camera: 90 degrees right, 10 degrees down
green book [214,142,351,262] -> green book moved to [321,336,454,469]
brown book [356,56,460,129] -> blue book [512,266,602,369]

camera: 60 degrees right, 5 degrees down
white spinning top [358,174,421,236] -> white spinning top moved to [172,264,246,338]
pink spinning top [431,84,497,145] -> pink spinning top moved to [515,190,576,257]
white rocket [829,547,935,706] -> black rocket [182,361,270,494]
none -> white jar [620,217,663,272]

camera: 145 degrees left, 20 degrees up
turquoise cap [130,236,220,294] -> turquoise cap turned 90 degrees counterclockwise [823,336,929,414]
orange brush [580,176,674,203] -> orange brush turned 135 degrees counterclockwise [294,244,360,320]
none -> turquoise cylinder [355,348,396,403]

--

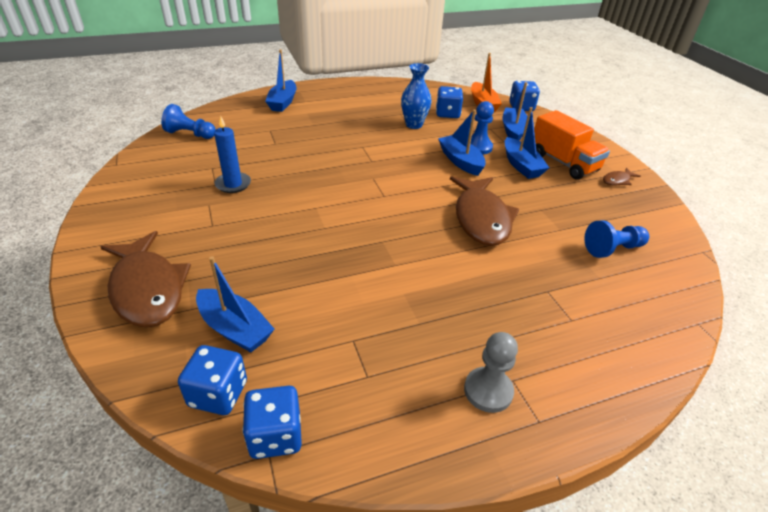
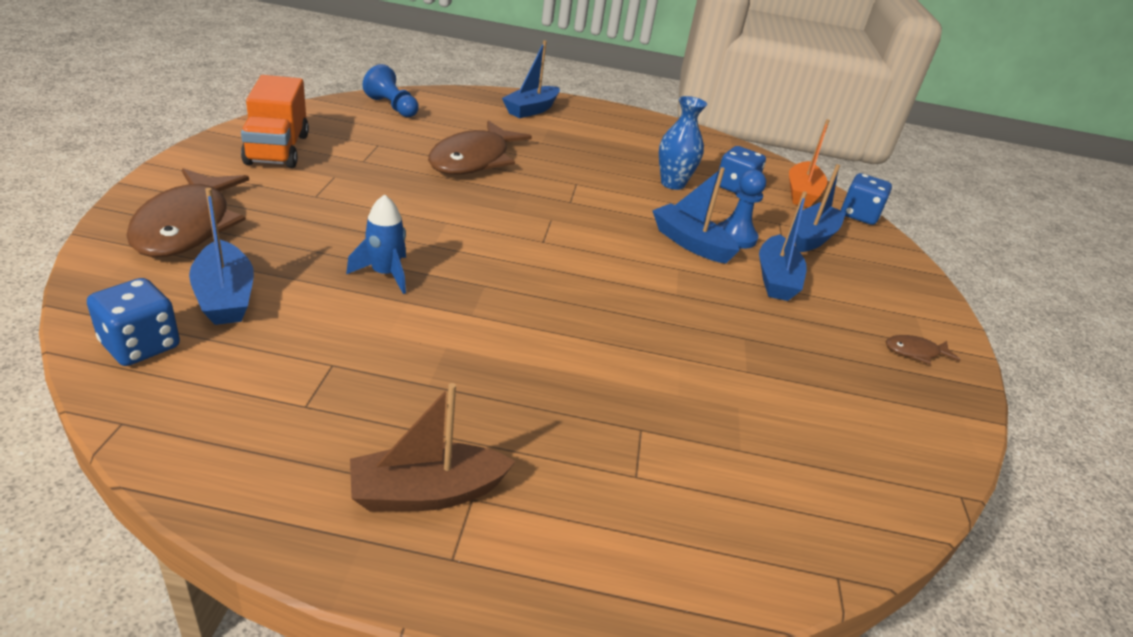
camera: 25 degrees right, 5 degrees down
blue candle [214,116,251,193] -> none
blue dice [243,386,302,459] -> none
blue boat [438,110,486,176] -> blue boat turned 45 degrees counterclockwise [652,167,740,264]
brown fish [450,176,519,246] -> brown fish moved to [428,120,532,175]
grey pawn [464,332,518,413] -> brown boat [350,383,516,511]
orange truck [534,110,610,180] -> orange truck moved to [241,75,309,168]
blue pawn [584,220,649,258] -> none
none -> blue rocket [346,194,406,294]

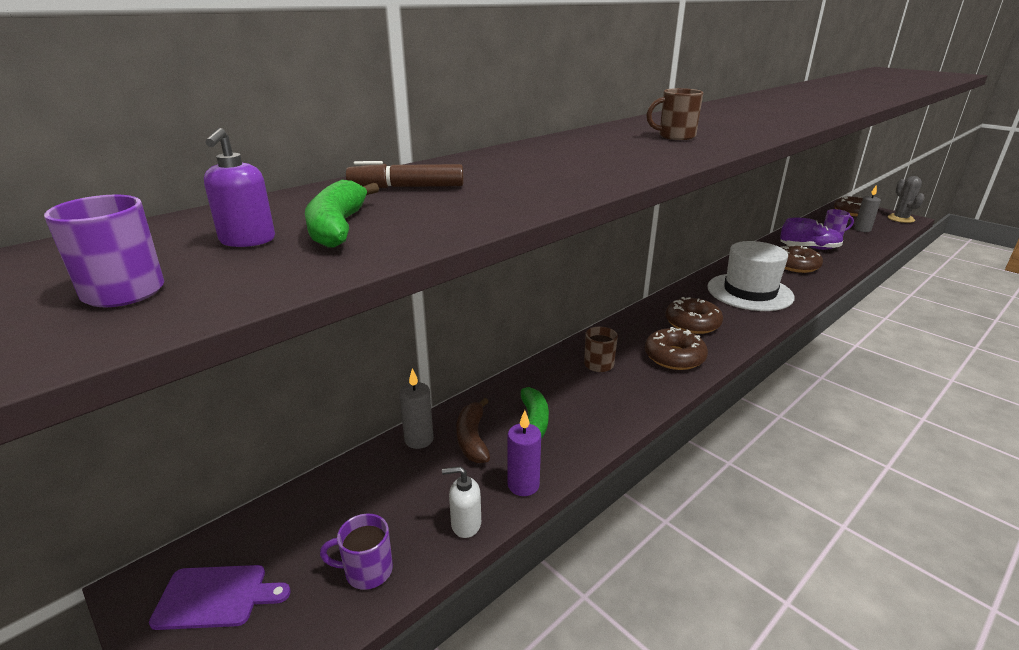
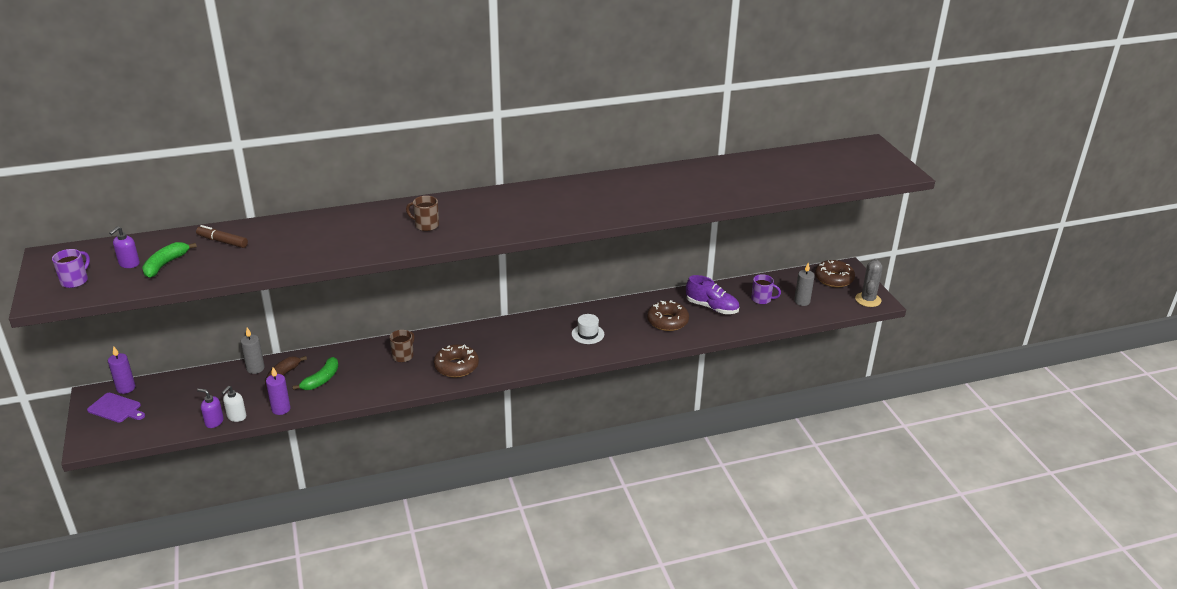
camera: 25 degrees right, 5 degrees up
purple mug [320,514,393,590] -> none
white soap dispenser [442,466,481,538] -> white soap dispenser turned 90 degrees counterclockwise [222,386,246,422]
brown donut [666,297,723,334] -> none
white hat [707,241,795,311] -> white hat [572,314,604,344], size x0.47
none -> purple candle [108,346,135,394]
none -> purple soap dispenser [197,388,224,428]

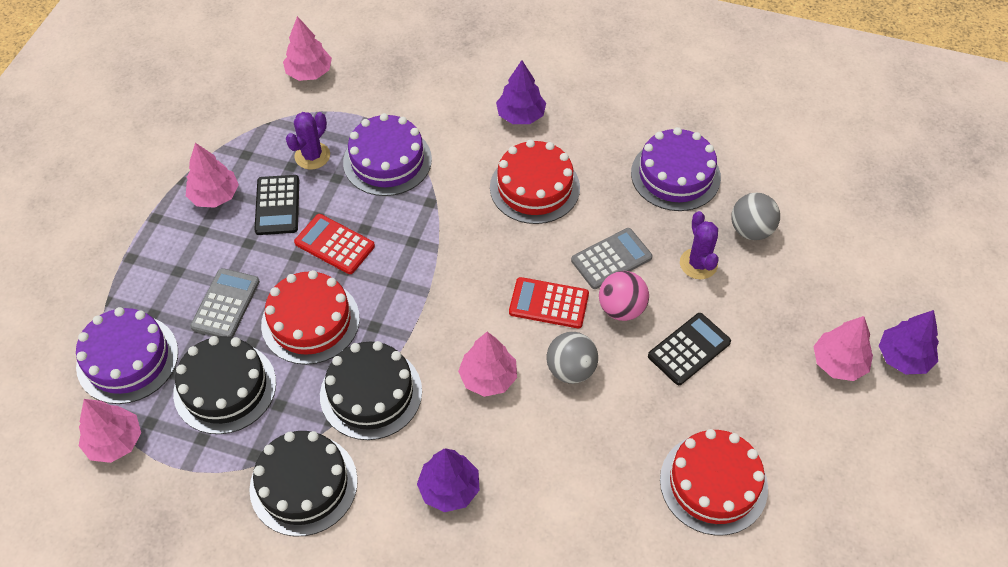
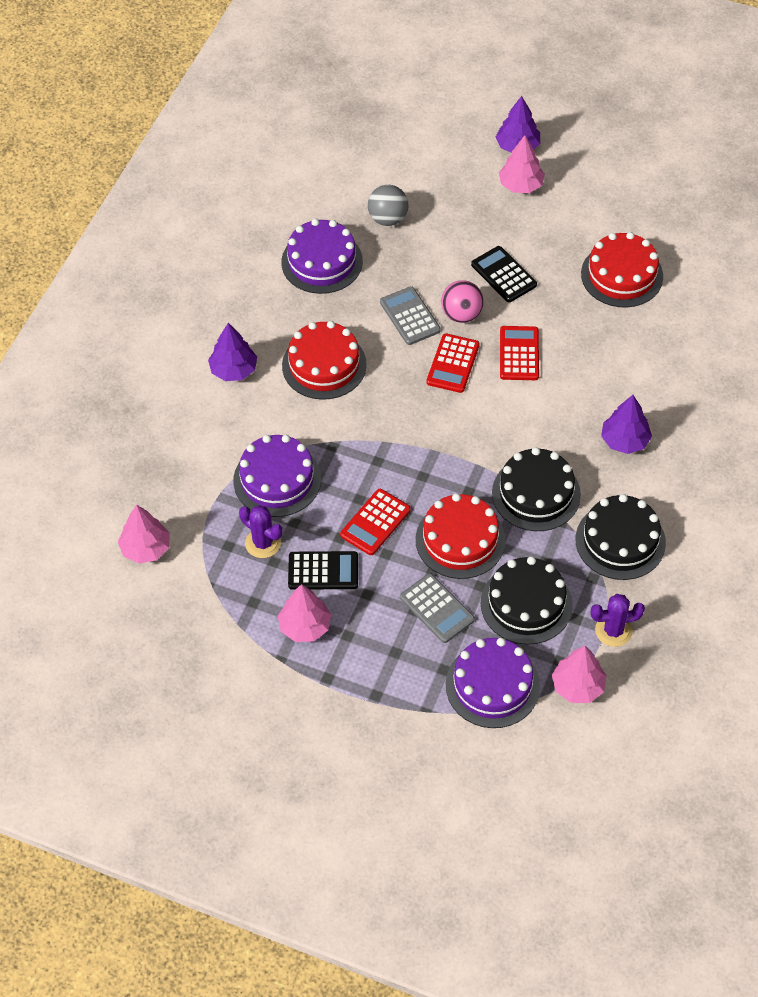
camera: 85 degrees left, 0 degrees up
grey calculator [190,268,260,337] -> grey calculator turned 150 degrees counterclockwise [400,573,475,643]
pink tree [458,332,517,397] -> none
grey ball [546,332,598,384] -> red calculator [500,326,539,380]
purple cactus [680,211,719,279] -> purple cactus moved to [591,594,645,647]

...

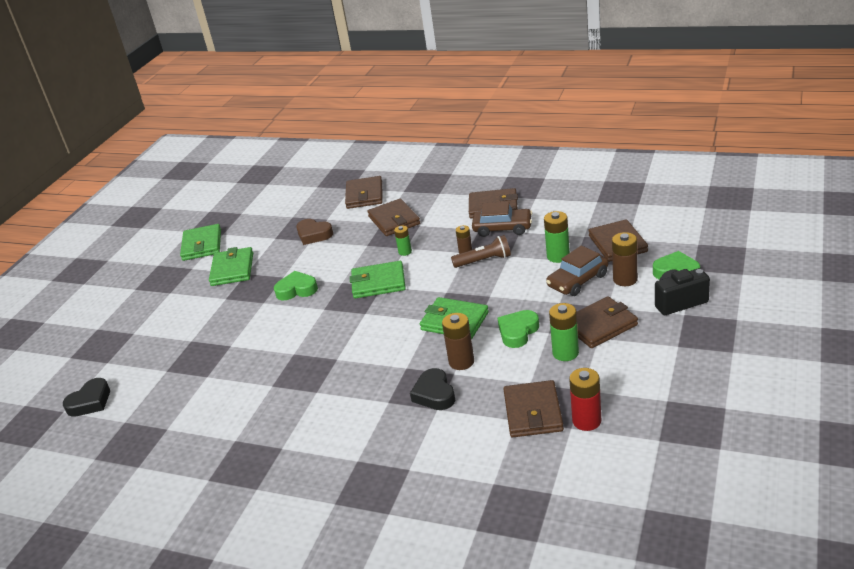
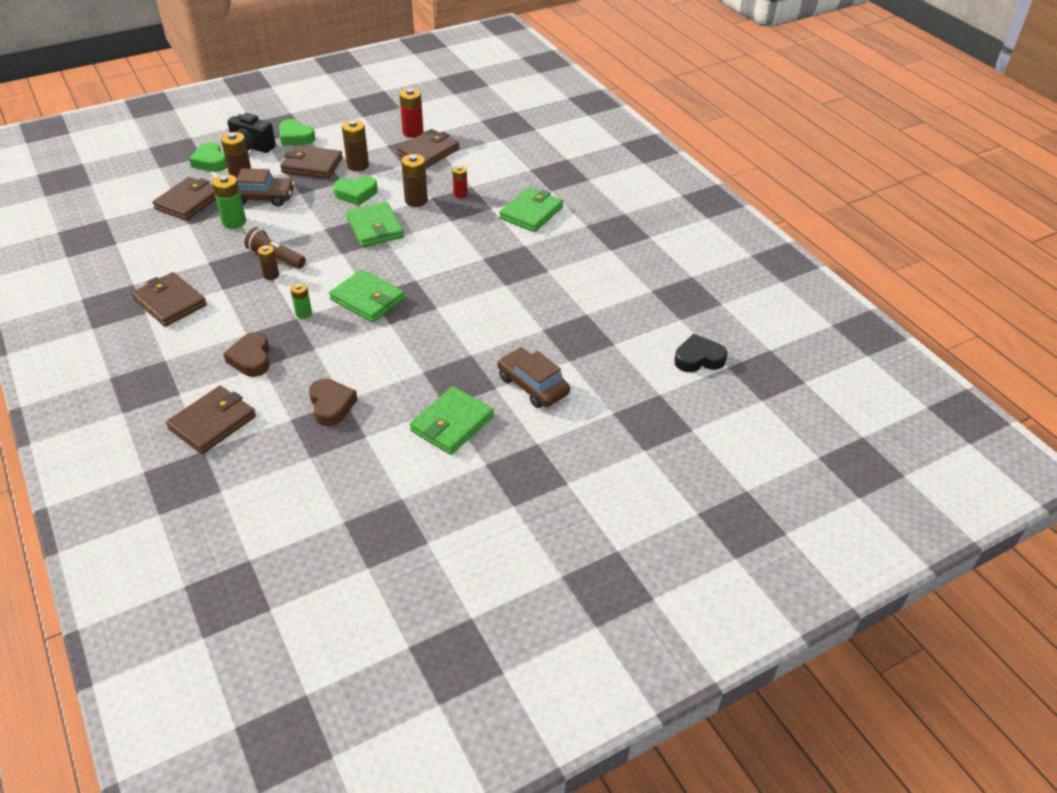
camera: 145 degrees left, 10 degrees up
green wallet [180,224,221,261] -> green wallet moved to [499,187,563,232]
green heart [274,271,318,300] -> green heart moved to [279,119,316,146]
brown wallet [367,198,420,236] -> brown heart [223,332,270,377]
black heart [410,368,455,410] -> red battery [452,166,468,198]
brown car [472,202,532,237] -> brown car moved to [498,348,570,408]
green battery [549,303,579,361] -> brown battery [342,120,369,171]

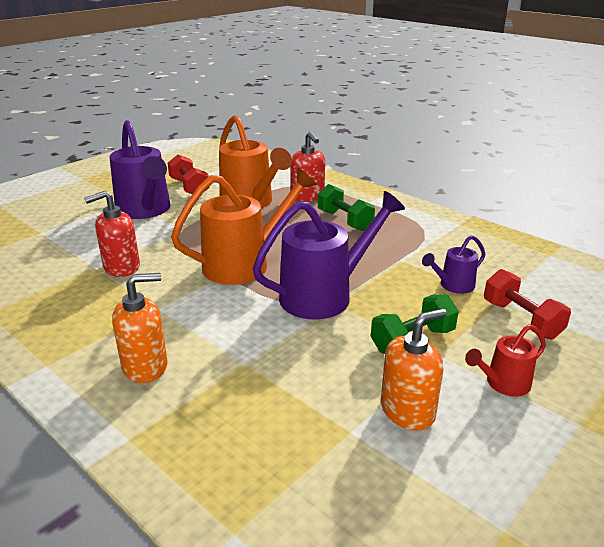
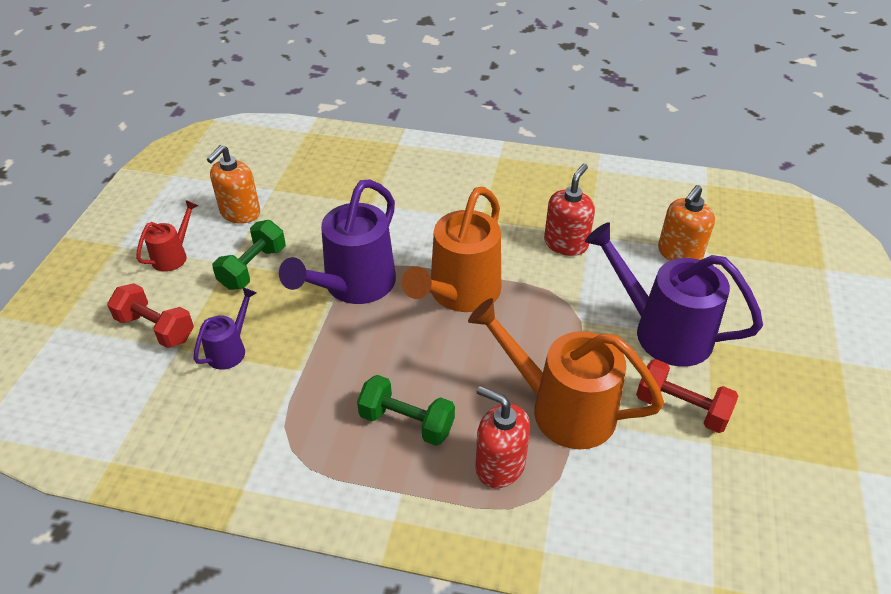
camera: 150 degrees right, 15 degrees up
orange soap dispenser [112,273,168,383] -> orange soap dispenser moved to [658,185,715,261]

▸ EXERCISE DIRECTIONS
Copy every line of the records above that holds the word "grey".

▸ COMPLETED EXERCISE
grey pawn [464,332,518,413] -> brown boat [350,383,516,511]
grey calculator [190,268,260,337] -> grey calculator turned 150 degrees counterclockwise [400,573,475,643]
grey ball [546,332,598,384] -> red calculator [500,326,539,380]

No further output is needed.